Task requirements: Copy every record word for word. Pictures are not part of the copy.

Source data:

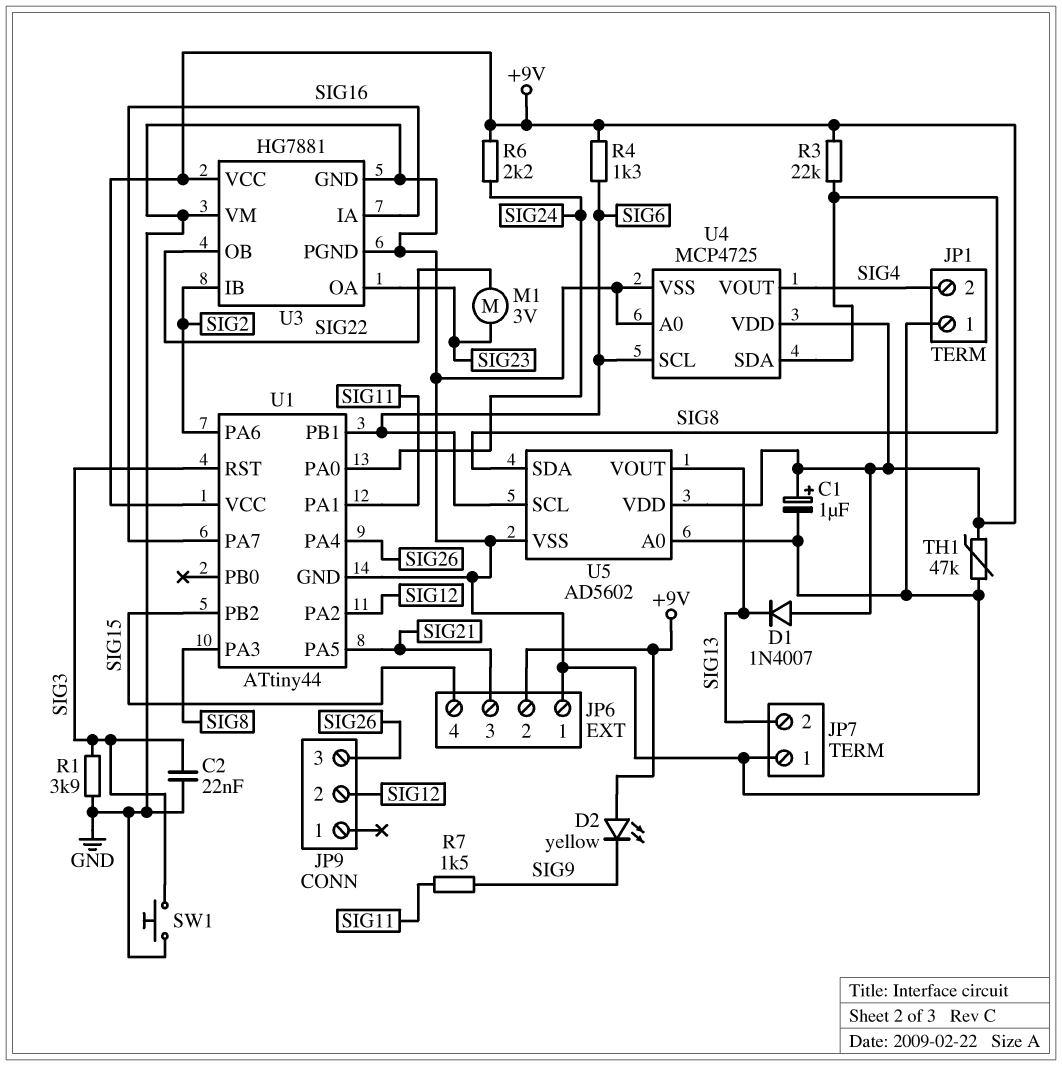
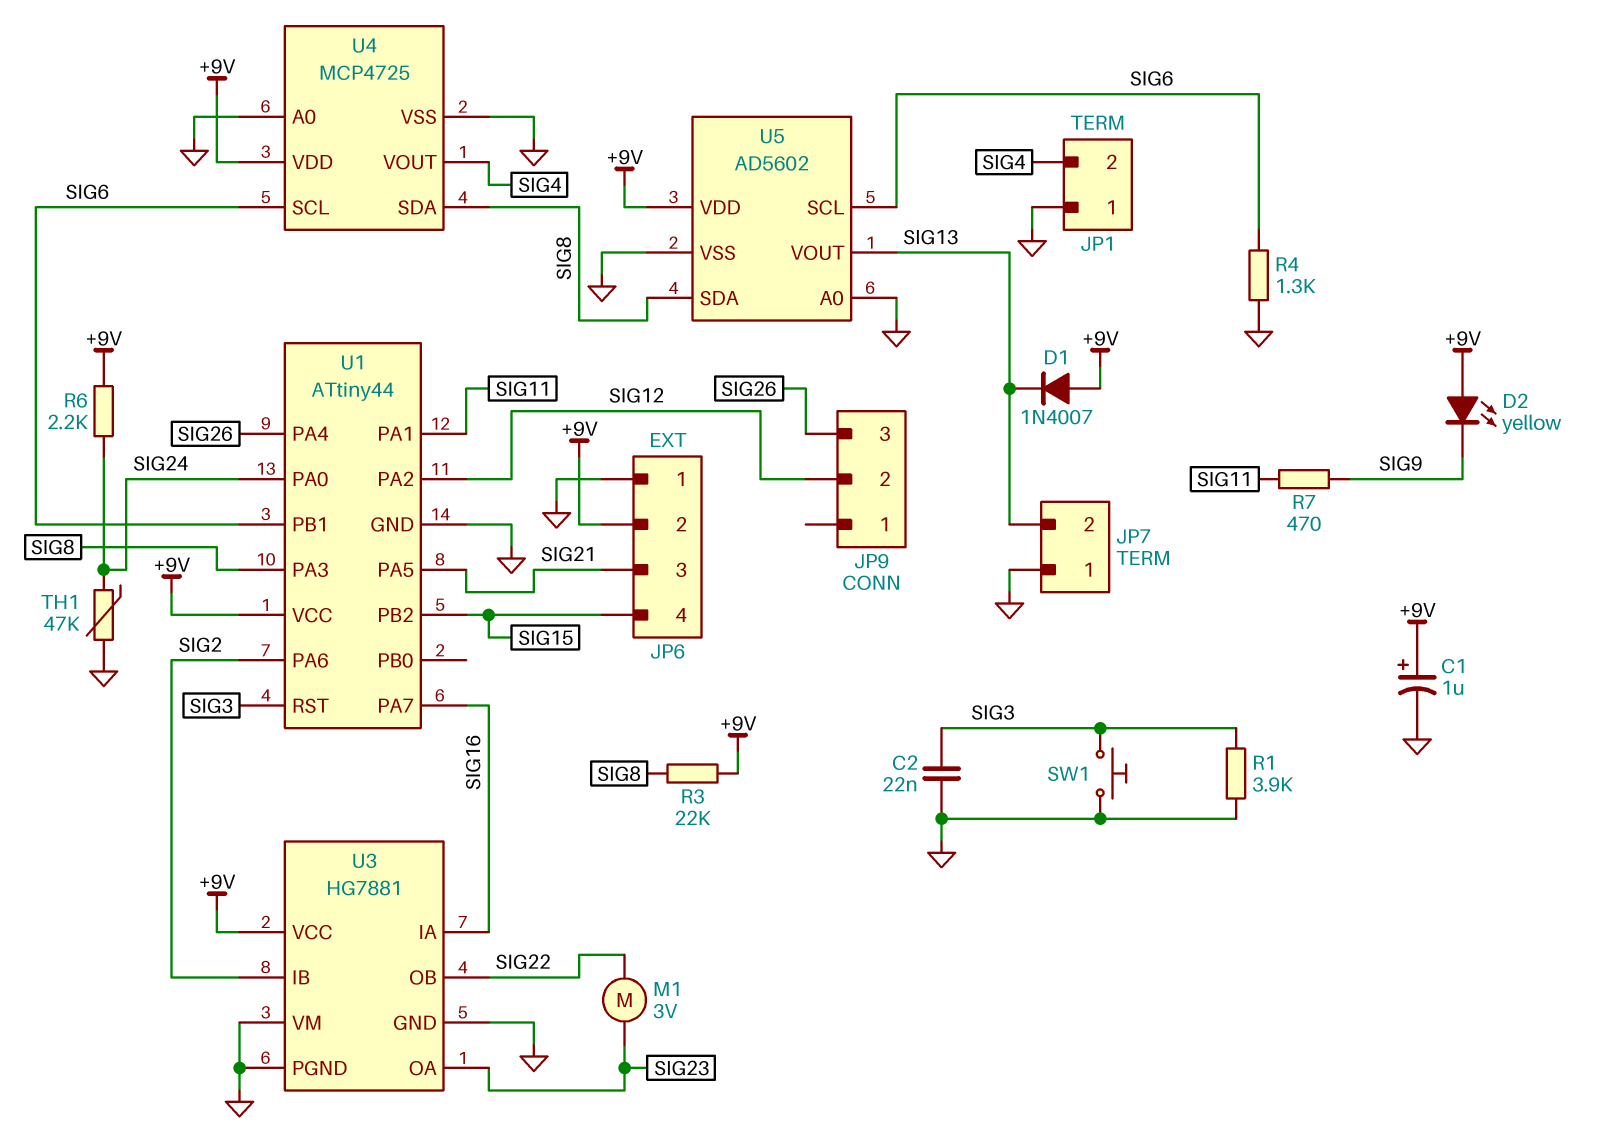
R4: 1.3k (+9V, SIG6) -> 1.3k (GND, SIG6)
R7: 1.5k (SIG9, SIG11) -> 470 (SIG9, SIG11)
TH1: 47k (+9V, GND) -> 47k (GND, SIG24)

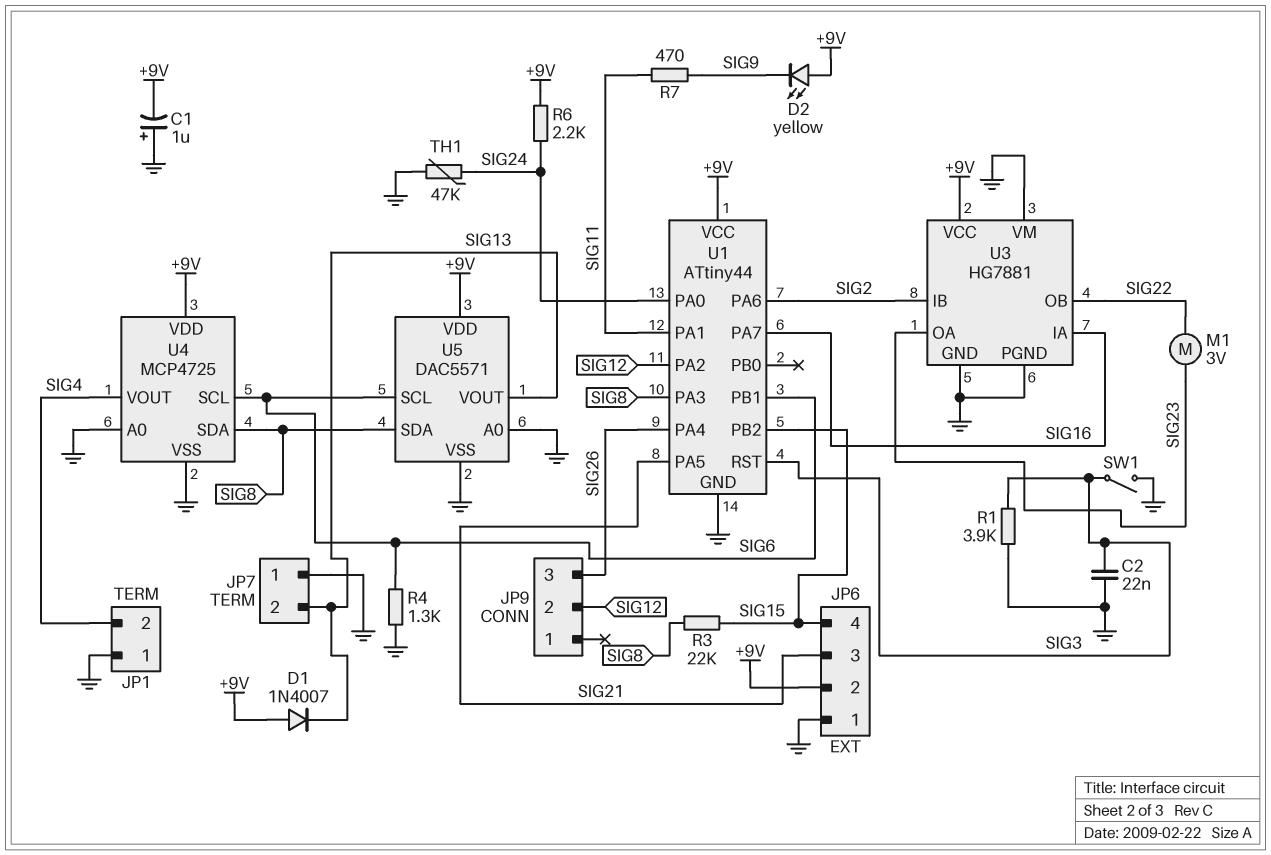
C1: 1uF (plus +9V, minus GND) -> 1uF (plus GND, minus +9V)
R3: 22k (+9V, SIG8) -> 22k (SIG8, SIG15)
SW1: button (GND, SIG3) -> switch (GND, SIG3)
U5: AD5602 -> DAC5571

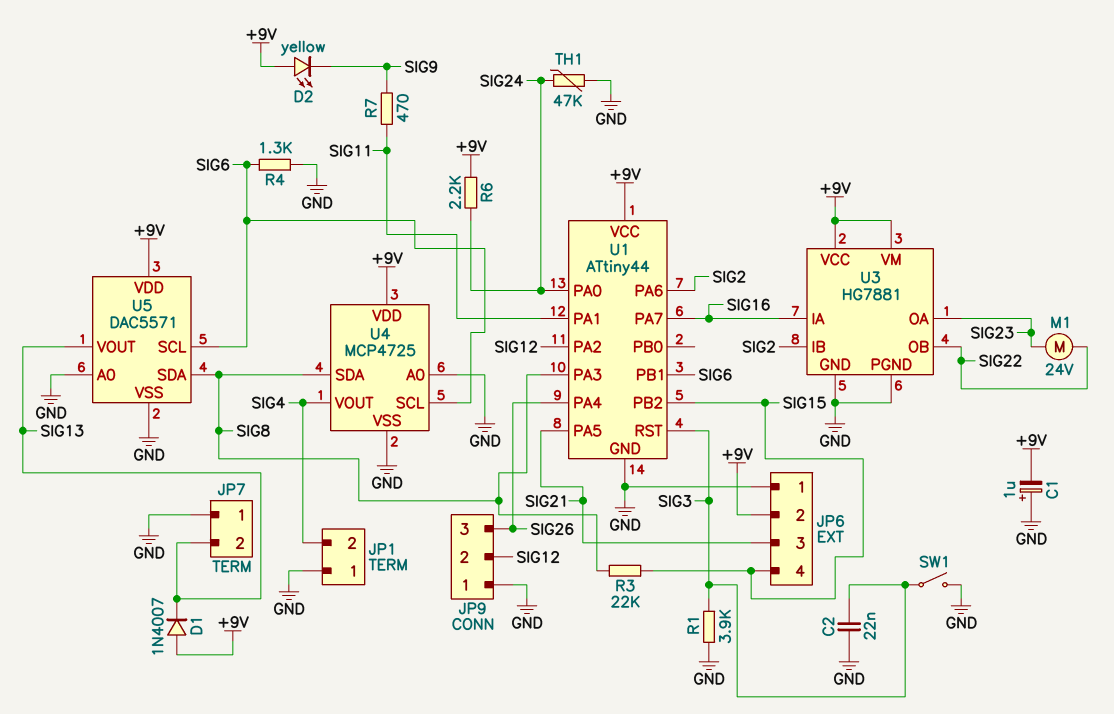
JP9 pin 1: none -> GND
M1: motor 3V (SIG22, SIG23) -> motor 24V (SIG22, SIG23)
U3 pin VM: GND -> +9V

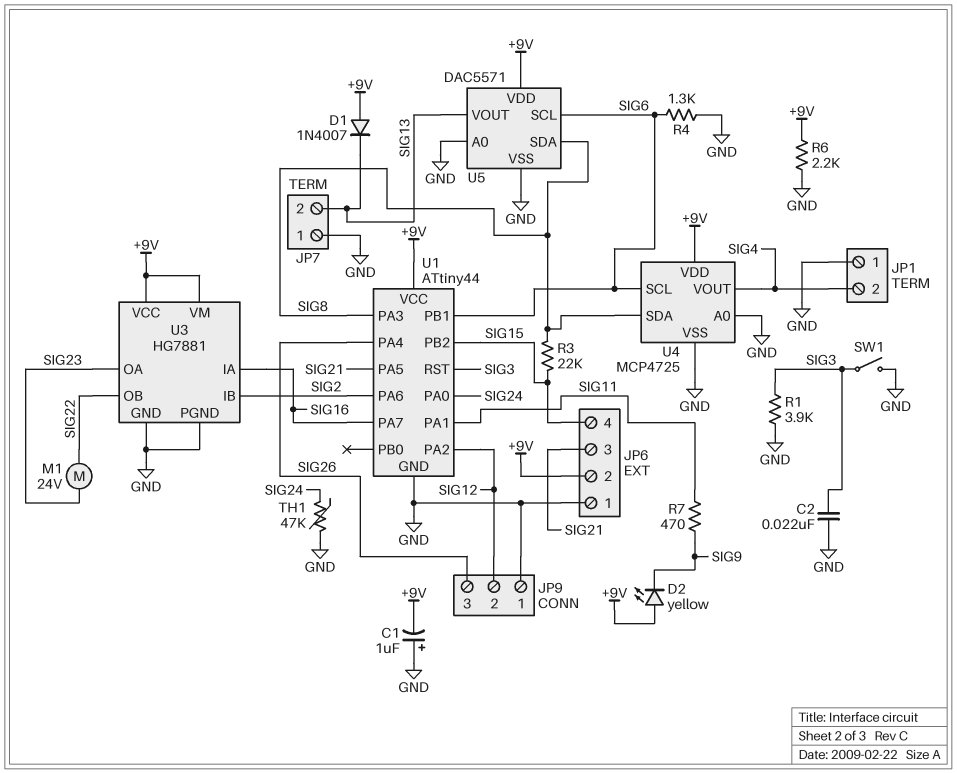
R6: 2.2k (+9V, SIG24) -> 2.2k (+9V, GND)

Answer to the problem:
R4: 1.3k (+9V, SIG6) -> 1.3k (GND, SIG6)
R7: 1.5k (SIG9, SIG11) -> 470 (SIG9, SIG11)
TH1: 47k (+9V, GND) -> 47k (GND, SIG24)

C1: 1uF (plus +9V, minus GND) -> 1uF (plus GND, minus +9V)
R3: 22k (+9V, SIG8) -> 22k (SIG8, SIG15)
SW1: button (GND, SIG3) -> switch (GND, SIG3)
U5: AD5602 -> DAC5571

JP9 pin 1: none -> GND
M1: motor 3V (SIG22, SIG23) -> motor 24V (SIG22, SIG23)
U3 pin VM: GND -> +9V

R6: 2.2k (+9V, SIG24) -> 2.2k (+9V, GND)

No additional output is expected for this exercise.